EXERCISE DESCRIPTION: Print every line from the start of the data, and when you reach the line with "old: black_pimobeno", include it and stop. Pictures are not part of the copy.

Before-and-after object lists

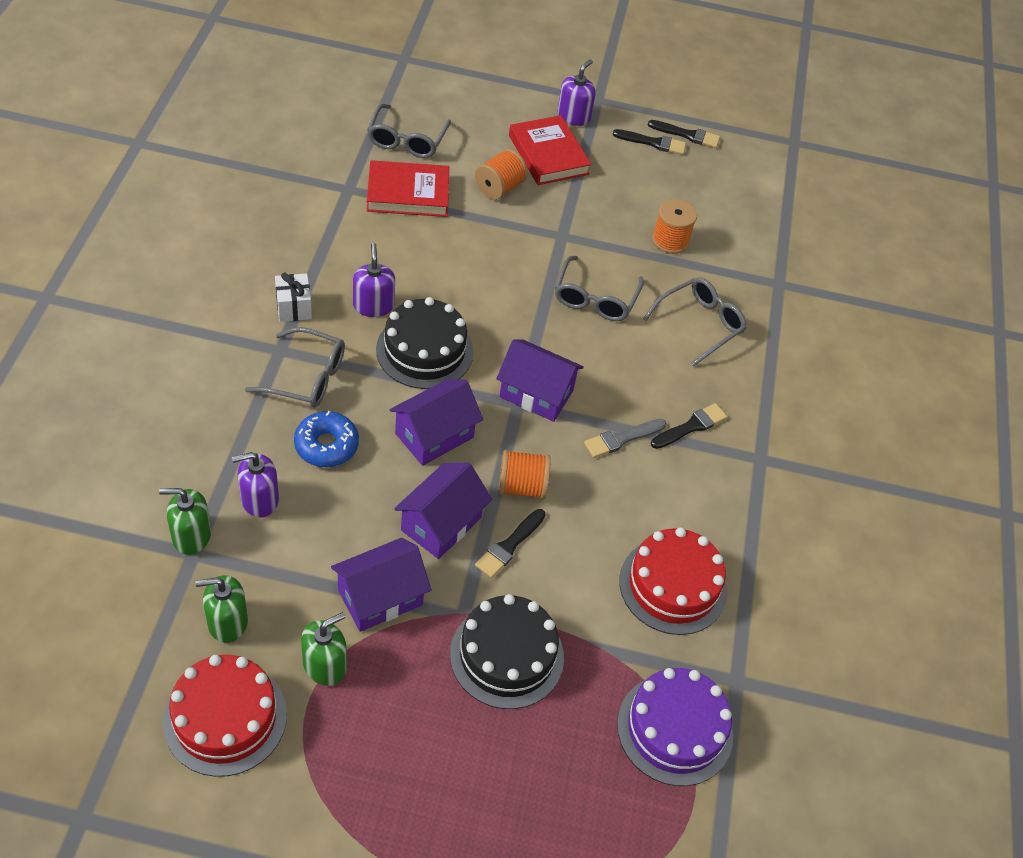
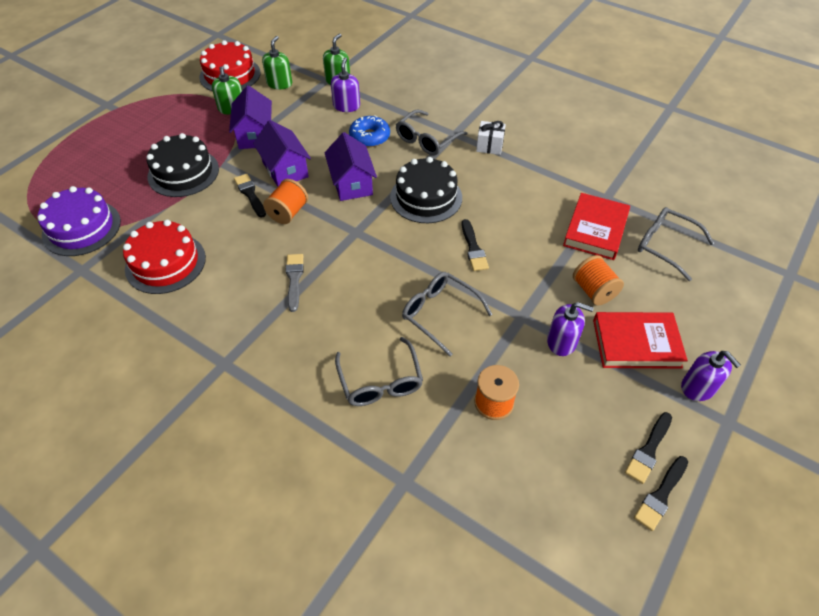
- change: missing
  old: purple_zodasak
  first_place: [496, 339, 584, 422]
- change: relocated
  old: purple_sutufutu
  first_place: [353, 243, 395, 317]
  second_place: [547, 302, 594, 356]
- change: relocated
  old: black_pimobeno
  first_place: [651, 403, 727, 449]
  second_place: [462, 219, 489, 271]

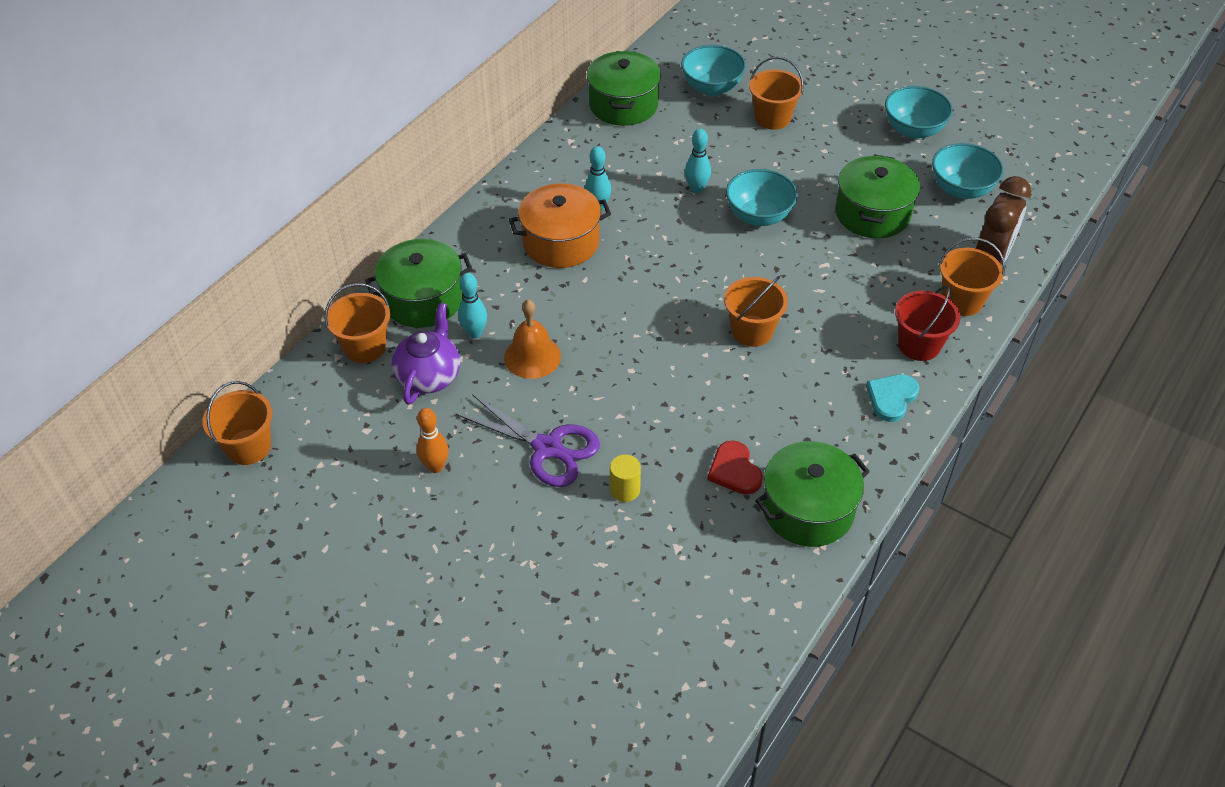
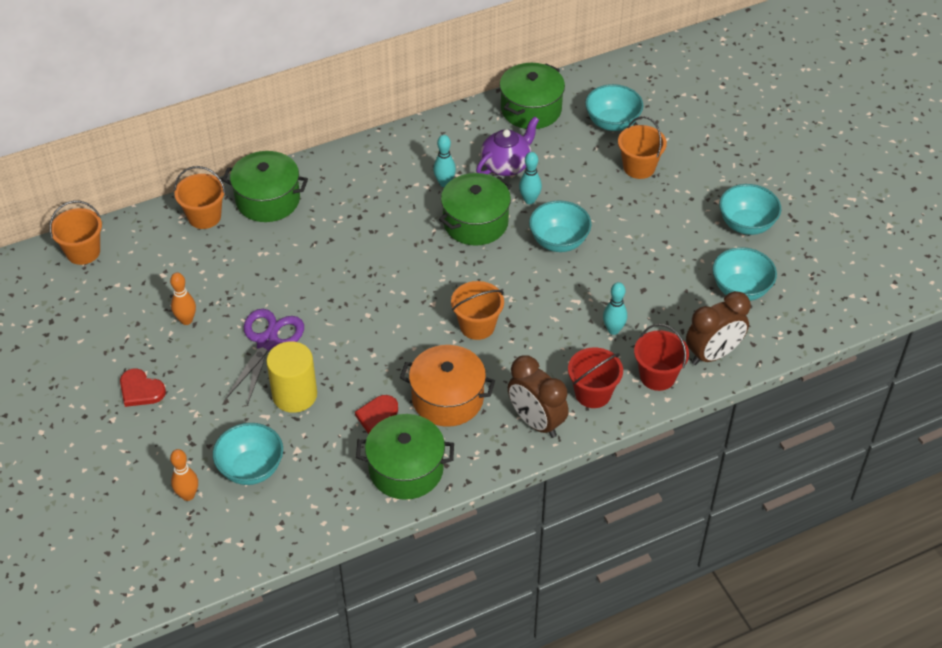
- change: missing
  old: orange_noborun
  first_place: [504, 300, 561, 379]
- change: appeared
  new: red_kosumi
  second_place: [120, 369, 166, 407]
- change: appeared
  new: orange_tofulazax
  second_place: [170, 449, 198, 501]
- change: appeared
  new: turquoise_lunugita
  second_place: [213, 423, 283, 485]
- change: relocated
  old: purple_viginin
  first_place: [391, 303, 460, 405]
  second_place: [476, 116, 539, 176]
- change: relocated
  old: turquoise_tofulazax
  first_place: [458, 273, 487, 338]
  second_place: [603, 282, 627, 335]
- change: relocated
  old: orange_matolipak
  first_place: [509, 183, 611, 268]
  second_place: [400, 345, 495, 427]
- change: relocated
  old: green_matolipak
  first_place: [835, 155, 920, 238]
  second_place: [439, 173, 512, 246]
- change: exchanged
  old: turquoise_kosumi
  new: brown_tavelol
  first_place: [866, 374, 920, 422]
  second_place: [508, 355, 569, 438]
- change: colour
  old: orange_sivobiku
  new: red_sivobiku
  first_place: [939, 238, 1005, 316]
  second_place: [634, 324, 689, 391]
- change: spun
  old: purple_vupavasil
  first_place: [456, 394, 600, 487]
  second_place: [225, 309, 304, 405]
  degrees: -135
- change: size
  old: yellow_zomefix
  first_place: [610, 454, 641, 502]
  second_place: [266, 341, 317, 413]
  factor: 1.87

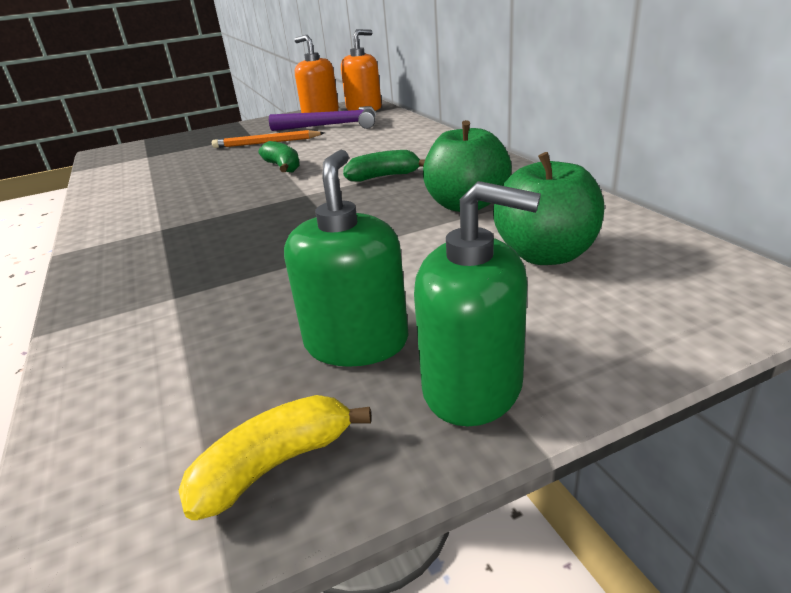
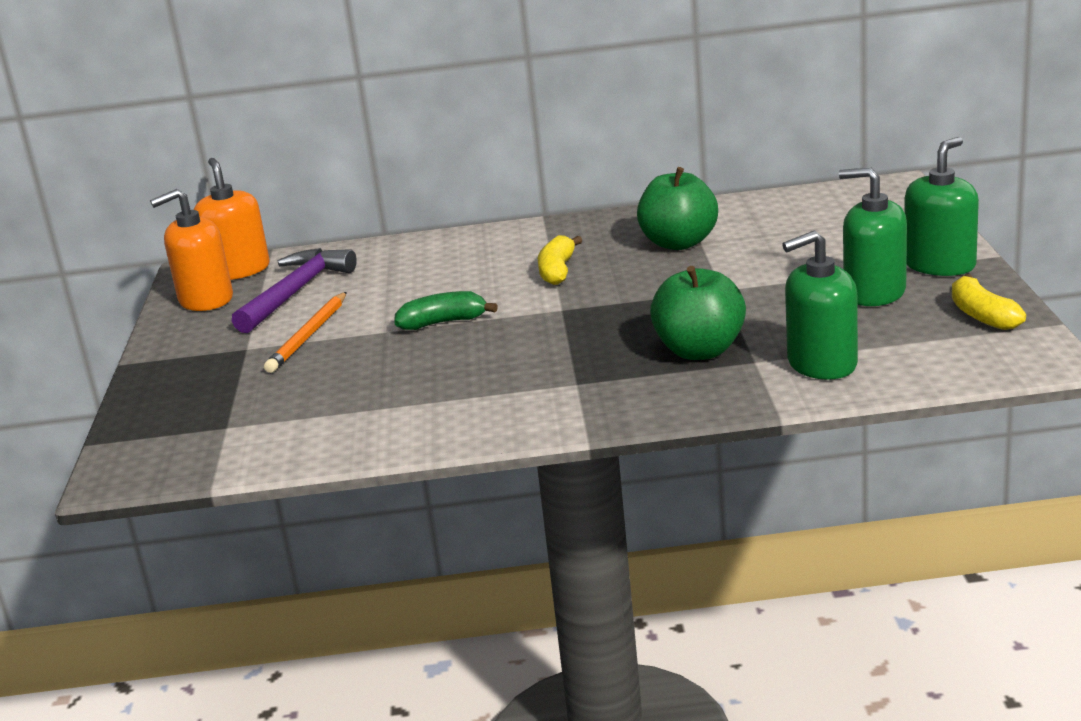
- change: appeared
  new: green_sutufutu
  second_place: [782, 231, 858, 380]
- change: relocated
  old: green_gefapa
  first_place: [493, 152, 604, 265]
  second_place: [650, 266, 746, 360]
- change: colour
  old: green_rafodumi
  new: yellow_rafodumi
  first_place: [343, 150, 425, 182]
  second_place: [538, 235, 582, 285]

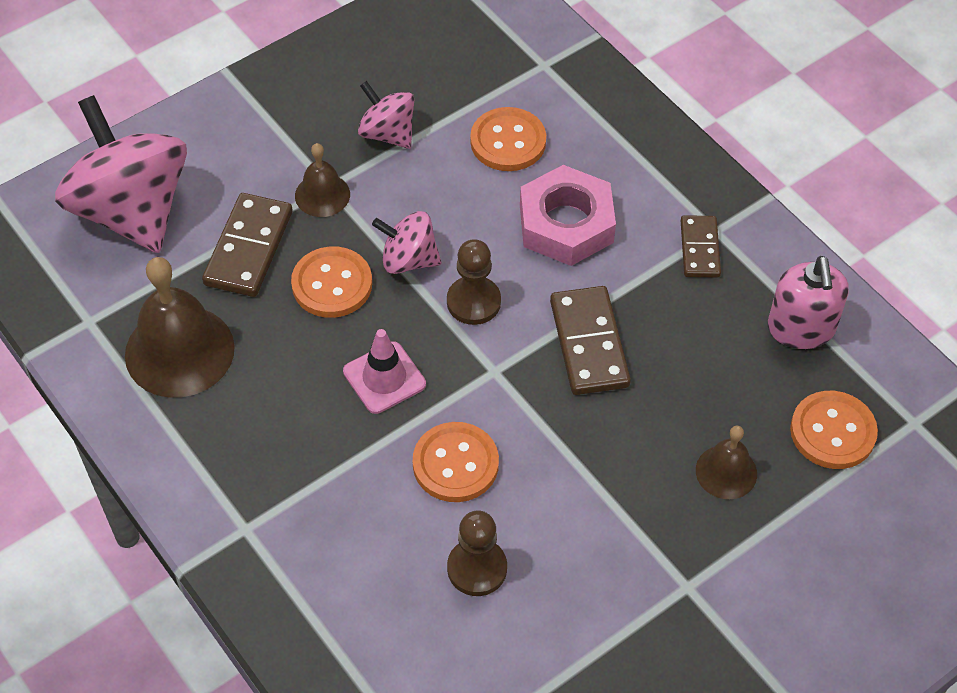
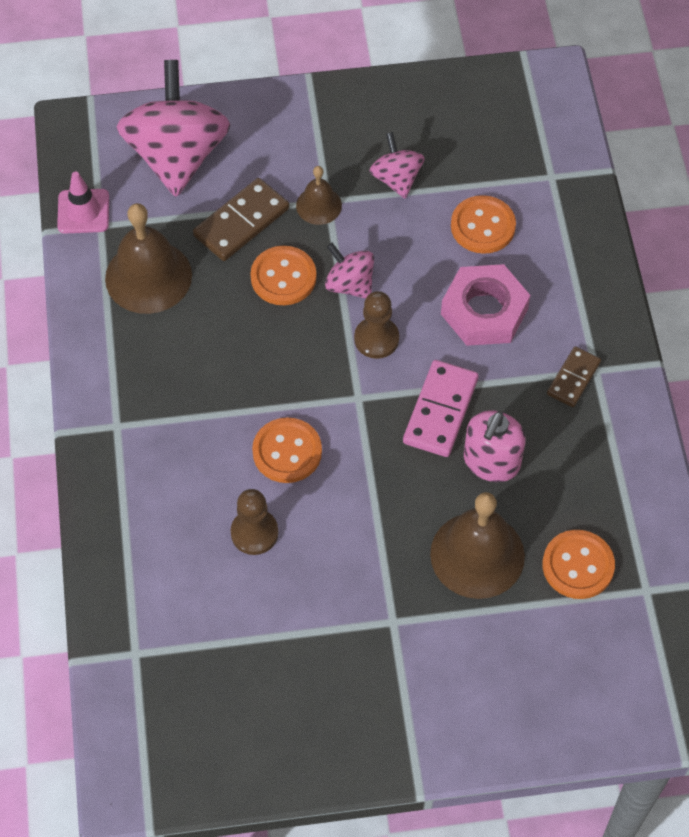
- change: relocated
  old: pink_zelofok
  first_place: [343, 329, 426, 414]
  second_place: [57, 172, 109, 233]
- change: relocated
  old: pink_sutufutu
  first_place: [768, 256, 849, 349]
  second_place: [464, 411, 526, 482]
- change: colour
  old: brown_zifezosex
  new: pink_zifezosex
  first_place: [550, 286, 631, 395]
  second_place: [403, 360, 479, 457]
- change: size
  old: brown_noborun
  first_place: [696, 425, 757, 499]
  second_place: [430, 492, 525, 599]
  factor: 1.85

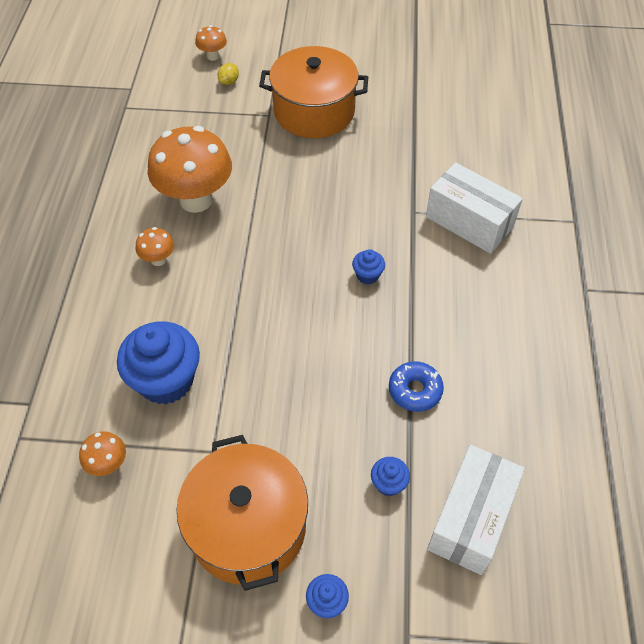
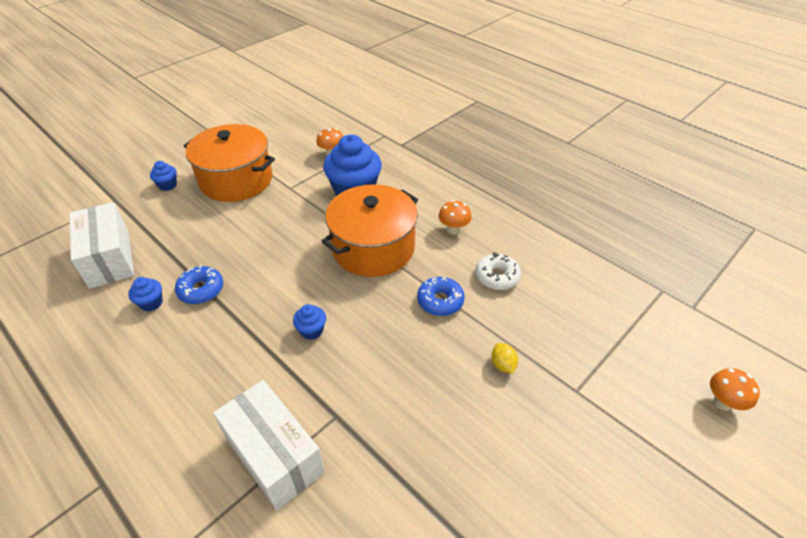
- change: appeared
  new: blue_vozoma
  second_place: [417, 277, 465, 316]
- change: relocated
  old: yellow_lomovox
  first_place: [217, 63, 239, 85]
  second_place: [491, 343, 518, 374]
- change: relocated
  old: orange_matolipak
  first_place: [259, 46, 368, 138]
  second_place: [321, 184, 418, 277]
- change: relocated
  old: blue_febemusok
  first_place: [371, 457, 410, 496]
  second_place: [128, 277, 163, 312]
- change: exchanged
  old: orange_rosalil
  new: white_vozoma
  first_place: [148, 126, 232, 213]
  second_place: [475, 252, 521, 290]
- change: spun
  old: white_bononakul
  first_place: [426, 162, 523, 254]
  second_place: [213, 380, 325, 510]
  degrees: 60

YOUR SOLUTION:
- change: missing
  old: purple_zodasak
  first_place: [496, 339, 584, 422]
- change: relocated
  old: purple_sutufutu
  first_place: [353, 243, 395, 317]
  second_place: [547, 302, 594, 356]
- change: relocated
  old: black_pimobeno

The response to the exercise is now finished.